▶ What you need to do: Please go line by line and repeat the data below exactly, with no images.

▶ Working data:

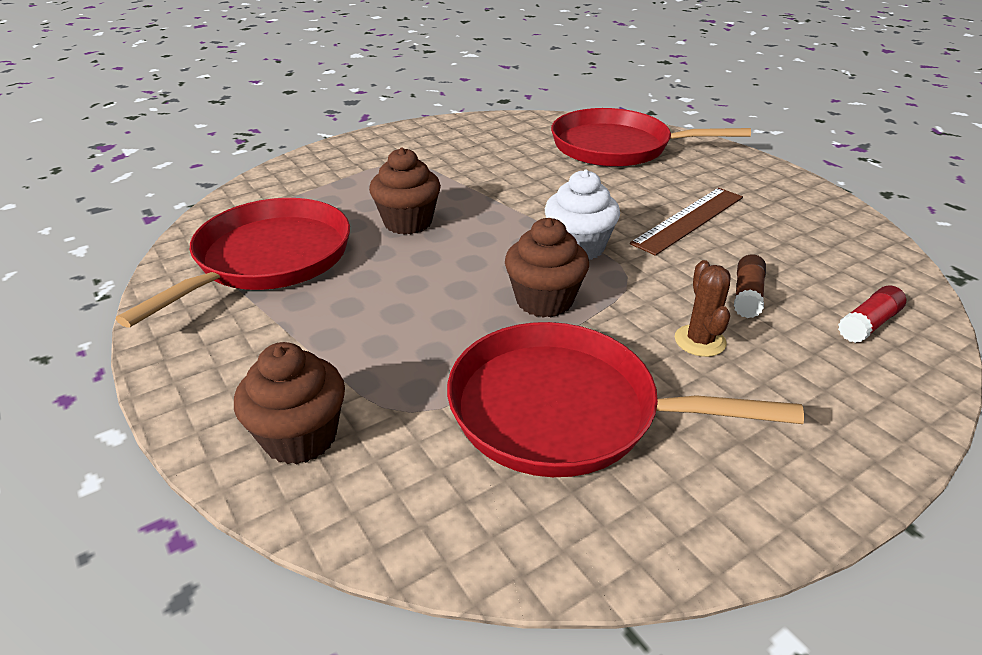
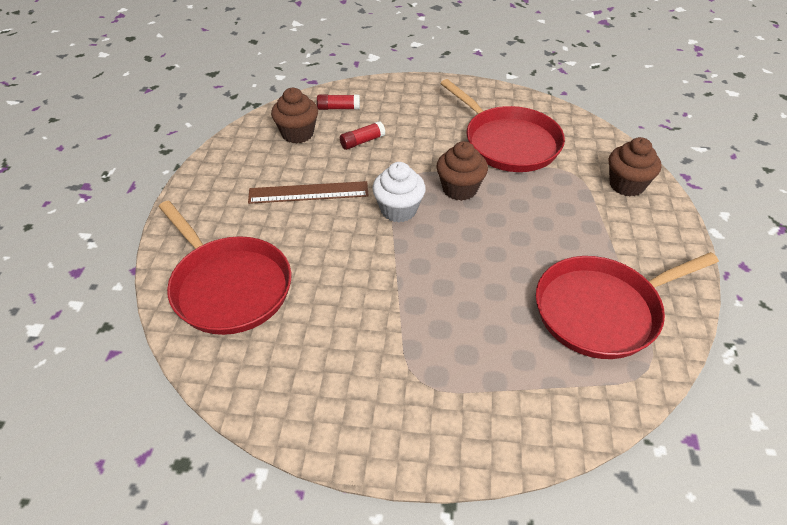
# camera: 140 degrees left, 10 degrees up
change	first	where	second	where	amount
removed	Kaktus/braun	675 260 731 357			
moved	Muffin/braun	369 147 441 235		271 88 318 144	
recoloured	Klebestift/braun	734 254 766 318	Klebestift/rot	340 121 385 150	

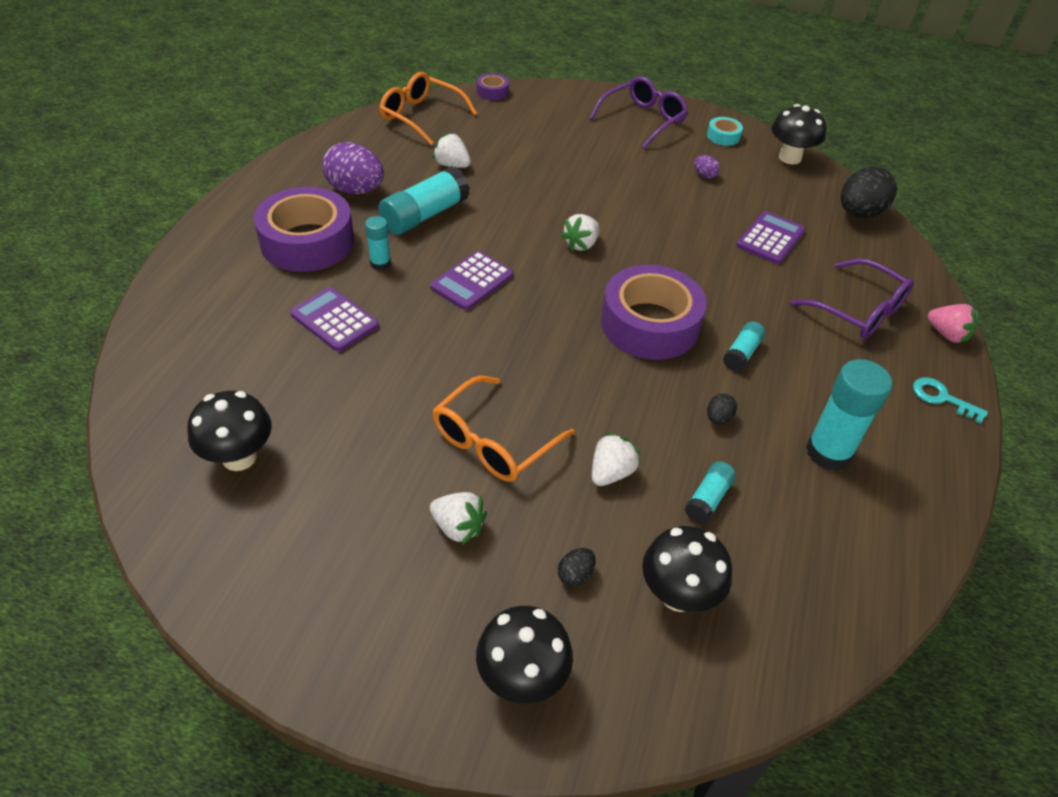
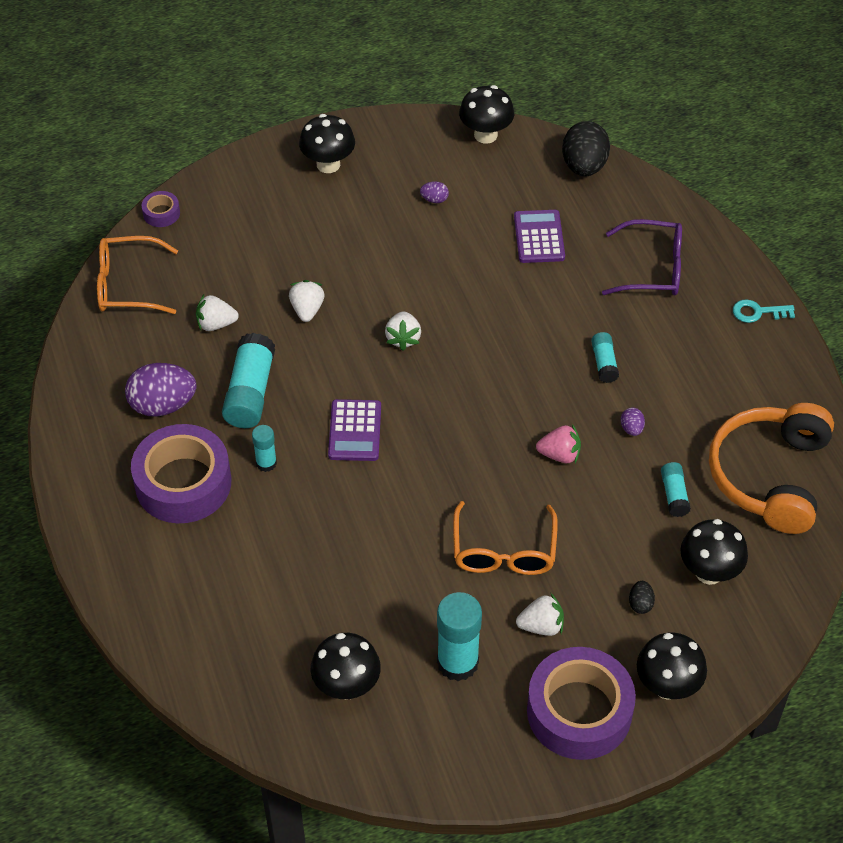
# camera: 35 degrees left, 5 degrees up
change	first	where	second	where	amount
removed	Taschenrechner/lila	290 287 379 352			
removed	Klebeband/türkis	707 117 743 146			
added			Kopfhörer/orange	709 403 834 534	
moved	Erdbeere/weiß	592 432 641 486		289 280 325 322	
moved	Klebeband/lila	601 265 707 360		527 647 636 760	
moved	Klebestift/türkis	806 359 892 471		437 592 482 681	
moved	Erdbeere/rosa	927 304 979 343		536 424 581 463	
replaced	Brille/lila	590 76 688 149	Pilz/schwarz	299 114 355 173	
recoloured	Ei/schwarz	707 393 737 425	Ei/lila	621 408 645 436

▶ Response to the task:
# camera: 140 degrees left, 10 degrees up
change	first	where	second	where	amount
removed	Kaktus/braun	675 260 731 357			
moved	Muffin/braun	369 147 441 235		271 88 318 144	
recoloured	Klebestift/braun	734 254 766 318	Klebestift/rot	340 121 385 150	

# camera: 35 degrees left, 5 degrees up
change	first	where	second	where	amount
removed	Taschenrechner/lila	290 287 379 352			
removed	Klebeband/türkis	707 117 743 146			
added			Kopfhörer/orange	709 403 834 534	
moved	Erdbeere/weiß	592 432 641 486		289 280 325 322	
moved	Klebeband/lila	601 265 707 360		527 647 636 760	
moved	Klebestift/türkis	806 359 892 471		437 592 482 681	
moved	Erdbeere/rosa	927 304 979 343		536 424 581 463	
replaced	Brille/lila	590 76 688 149	Pilz/schwarz	299 114 355 173	
recoloured	Ei/schwarz	707 393 737 425	Ei/lila	621 408 645 436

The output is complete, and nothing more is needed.